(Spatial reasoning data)
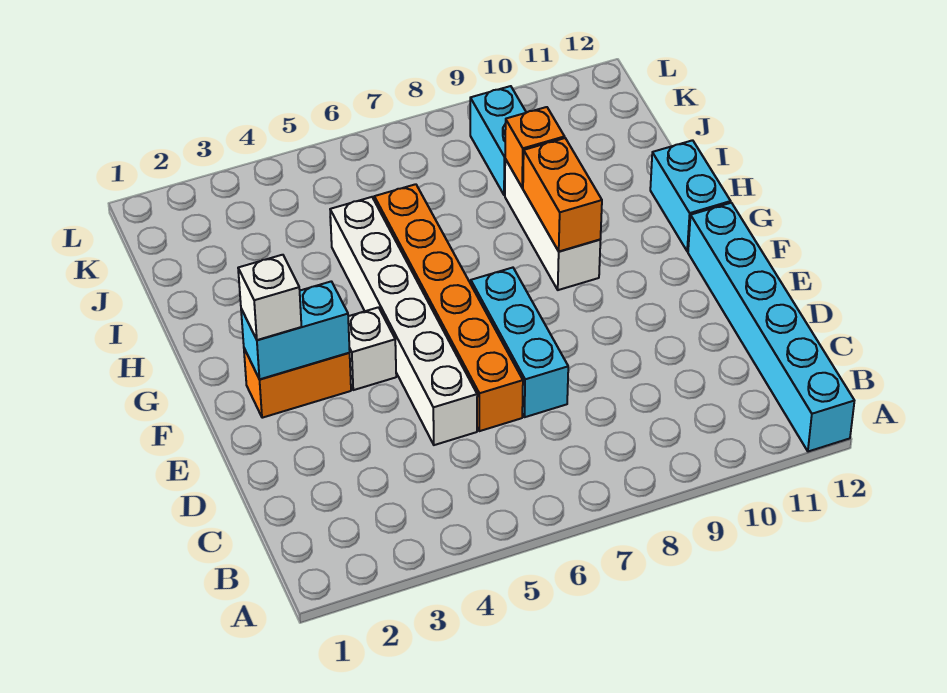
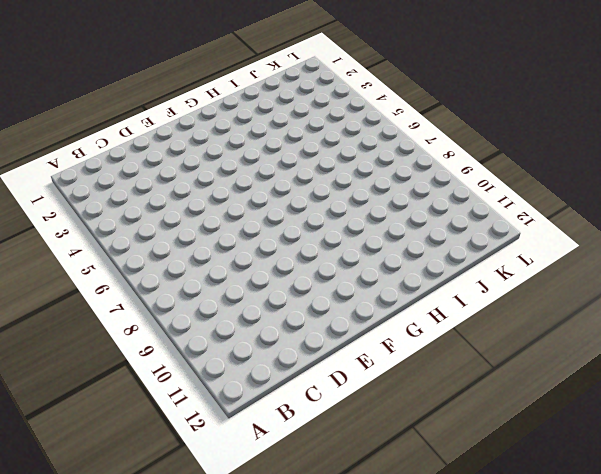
none -> cyan brick A12:F12 level 1
none -> white brick D5:I5 level 1
none -> orange brick D6:I6 level 1

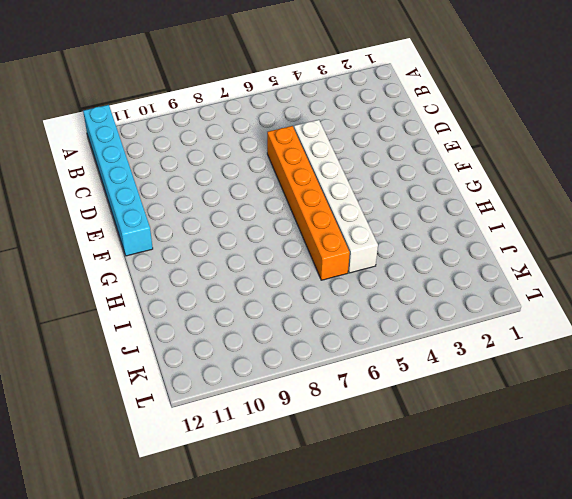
none -> cyan brick D7:F7 level 1
none -> orange brick F2:F3 level 1
none -> white brick F4 level 1

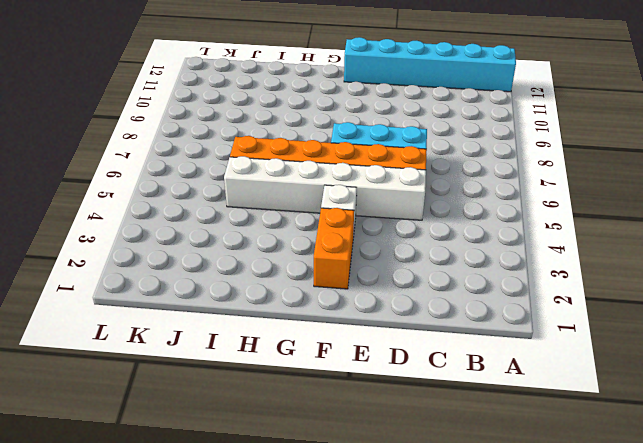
none -> white brick G9:I9 level 1
none -> cyan brick G12:H12 level 1
none -> cyan brick J9:K9 level 1

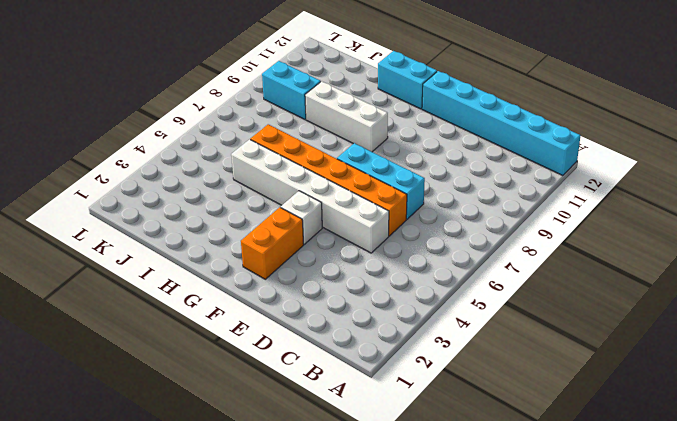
none -> cyan brick F2:F3 level 2
none -> orange brick G9:H9 level 2
none -> orange brick I9 level 2

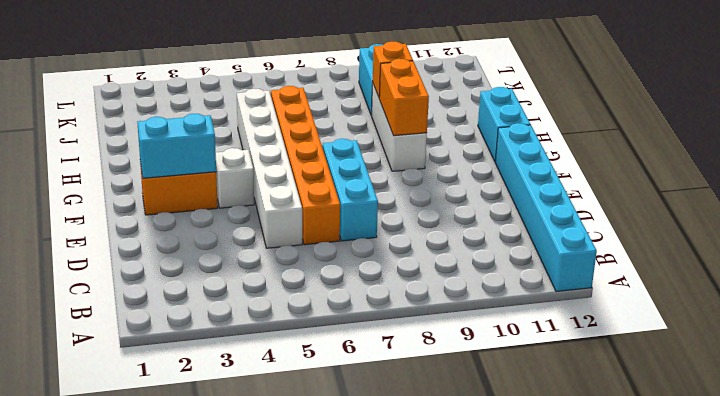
none -> white brick F2 level 3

» WHAT IS EXPECTED: Using the records above, extract exactly and only the lines from the one with "none -> orange brick F2:F3 level 1" through the final line, inclusive, leaving out pictures.

» WRITTEN SOLUTION:
none -> orange brick F2:F3 level 1
none -> white brick F4 level 1

none -> white brick G9:I9 level 1
none -> cyan brick G12:H12 level 1
none -> cyan brick J9:K9 level 1

none -> cyan brick F2:F3 level 2
none -> orange brick G9:H9 level 2
none -> orange brick I9 level 2

none -> white brick F2 level 3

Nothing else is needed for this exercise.